Records supplied:
-=-=-=-=-

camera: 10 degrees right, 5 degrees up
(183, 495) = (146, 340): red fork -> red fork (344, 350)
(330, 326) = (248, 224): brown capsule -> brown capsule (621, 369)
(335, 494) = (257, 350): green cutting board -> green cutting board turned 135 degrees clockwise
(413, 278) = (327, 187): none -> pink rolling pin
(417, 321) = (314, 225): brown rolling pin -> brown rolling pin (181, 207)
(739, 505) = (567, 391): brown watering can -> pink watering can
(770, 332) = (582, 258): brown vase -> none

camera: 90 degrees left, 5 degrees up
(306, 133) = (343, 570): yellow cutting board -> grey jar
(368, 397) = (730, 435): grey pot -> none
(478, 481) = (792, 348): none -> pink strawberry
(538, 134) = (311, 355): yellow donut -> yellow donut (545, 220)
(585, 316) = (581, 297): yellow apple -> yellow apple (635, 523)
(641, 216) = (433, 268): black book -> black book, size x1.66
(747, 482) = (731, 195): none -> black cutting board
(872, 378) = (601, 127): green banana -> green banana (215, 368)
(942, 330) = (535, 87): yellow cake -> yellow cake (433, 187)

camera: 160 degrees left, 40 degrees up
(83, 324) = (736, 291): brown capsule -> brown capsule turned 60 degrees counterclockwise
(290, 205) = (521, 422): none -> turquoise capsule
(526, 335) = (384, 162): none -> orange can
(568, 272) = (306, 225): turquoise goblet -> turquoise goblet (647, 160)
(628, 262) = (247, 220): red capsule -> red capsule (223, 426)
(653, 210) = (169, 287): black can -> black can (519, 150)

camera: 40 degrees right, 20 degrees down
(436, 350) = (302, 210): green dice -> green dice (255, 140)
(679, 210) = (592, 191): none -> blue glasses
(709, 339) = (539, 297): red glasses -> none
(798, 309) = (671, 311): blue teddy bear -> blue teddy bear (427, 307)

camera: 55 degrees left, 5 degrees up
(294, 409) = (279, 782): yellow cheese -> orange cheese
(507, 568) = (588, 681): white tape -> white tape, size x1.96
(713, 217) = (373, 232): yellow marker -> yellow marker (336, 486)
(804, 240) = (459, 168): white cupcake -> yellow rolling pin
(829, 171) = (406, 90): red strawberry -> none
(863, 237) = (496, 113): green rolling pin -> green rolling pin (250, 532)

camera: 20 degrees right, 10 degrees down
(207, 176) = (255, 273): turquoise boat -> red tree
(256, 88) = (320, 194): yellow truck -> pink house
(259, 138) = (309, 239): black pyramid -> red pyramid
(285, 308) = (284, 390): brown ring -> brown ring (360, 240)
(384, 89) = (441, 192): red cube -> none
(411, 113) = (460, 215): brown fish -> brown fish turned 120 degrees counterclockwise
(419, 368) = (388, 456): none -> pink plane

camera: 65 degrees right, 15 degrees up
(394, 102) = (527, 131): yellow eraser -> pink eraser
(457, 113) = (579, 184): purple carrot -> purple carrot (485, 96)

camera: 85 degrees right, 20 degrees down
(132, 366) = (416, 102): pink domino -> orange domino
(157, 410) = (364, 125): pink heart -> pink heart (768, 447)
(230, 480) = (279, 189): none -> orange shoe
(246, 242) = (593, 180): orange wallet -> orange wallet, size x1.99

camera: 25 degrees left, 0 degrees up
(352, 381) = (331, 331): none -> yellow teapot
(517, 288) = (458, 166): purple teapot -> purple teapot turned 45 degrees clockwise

-=-=-=-=-

Assignment:
All of the data needs to be printed once more, exactly.

Answer to this task:
camera: 10 degrees right, 5 degrees up
(183, 495) = (146, 340): red fork -> red fork (344, 350)
(330, 326) = (248, 224): brown capsule -> brown capsule (621, 369)
(335, 494) = (257, 350): green cutting board -> green cutting board turned 135 degrees clockwise
(413, 278) = (327, 187): none -> pink rolling pin
(417, 321) = (314, 225): brown rolling pin -> brown rolling pin (181, 207)
(739, 505) = (567, 391): brown watering can -> pink watering can
(770, 332) = (582, 258): brown vase -> none

camera: 90 degrees left, 5 degrees up
(306, 133) = (343, 570): yellow cutting board -> grey jar
(368, 397) = (730, 435): grey pot -> none
(478, 481) = (792, 348): none -> pink strawberry
(538, 134) = (311, 355): yellow donut -> yellow donut (545, 220)
(585, 316) = (581, 297): yellow apple -> yellow apple (635, 523)
(641, 216) = (433, 268): black book -> black book, size x1.66
(747, 482) = (731, 195): none -> black cutting board
(872, 378) = (601, 127): green banana -> green banana (215, 368)
(942, 330) = (535, 87): yellow cake -> yellow cake (433, 187)

camera: 160 degrees left, 40 degrees up
(83, 324) = (736, 291): brown capsule -> brown capsule turned 60 degrees counterclockwise
(290, 205) = (521, 422): none -> turquoise capsule
(526, 335) = (384, 162): none -> orange can
(568, 272) = (306, 225): turquoise goblet -> turquoise goblet (647, 160)
(628, 262) = (247, 220): red capsule -> red capsule (223, 426)
(653, 210) = (169, 287): black can -> black can (519, 150)

camera: 40 degrees right, 20 degrees down
(436, 350) = (302, 210): green dice -> green dice (255, 140)
(679, 210) = (592, 191): none -> blue glasses
(709, 339) = (539, 297): red glasses -> none
(798, 309) = (671, 311): blue teddy bear -> blue teddy bear (427, 307)

camera: 55 degrees left, 5 degrees up
(294, 409) = (279, 782): yellow cheese -> orange cheese
(507, 568) = (588, 681): white tape -> white tape, size x1.96
(713, 217) = (373, 232): yellow marker -> yellow marker (336, 486)
(804, 240) = (459, 168): white cupcake -> yellow rolling pin
(829, 171) = (406, 90): red strawberry -> none
(863, 237) = (496, 113): green rolling pin -> green rolling pin (250, 532)

camera: 20 degrees right, 10 degrees down
(207, 176) = (255, 273): turquoise boat -> red tree
(256, 88) = (320, 194): yellow truck -> pink house
(259, 138) = (309, 239): black pyramid -> red pyramid
(285, 308) = (284, 390): brown ring -> brown ring (360, 240)
(384, 89) = (441, 192): red cube -> none
(411, 113) = (460, 215): brown fish -> brown fish turned 120 degrees counterclockwise
(419, 368) = (388, 456): none -> pink plane

camera: 65 degrees right, 15 degrees up
(394, 102) = (527, 131): yellow eraser -> pink eraser
(457, 113) = (579, 184): purple carrot -> purple carrot (485, 96)

camera: 85 degrees right, 20 degrees down
(132, 366) = (416, 102): pink domino -> orange domino
(157, 410) = (364, 125): pink heart -> pink heart (768, 447)
(230, 480) = (279, 189): none -> orange shoe
(246, 242) = (593, 180): orange wallet -> orange wallet, size x1.99

camera: 25 degrees left, 0 degrees up
(352, 381) = (331, 331): none -> yellow teapot
(517, 288) = (458, 166): purple teapot -> purple teapot turned 45 degrees clockwise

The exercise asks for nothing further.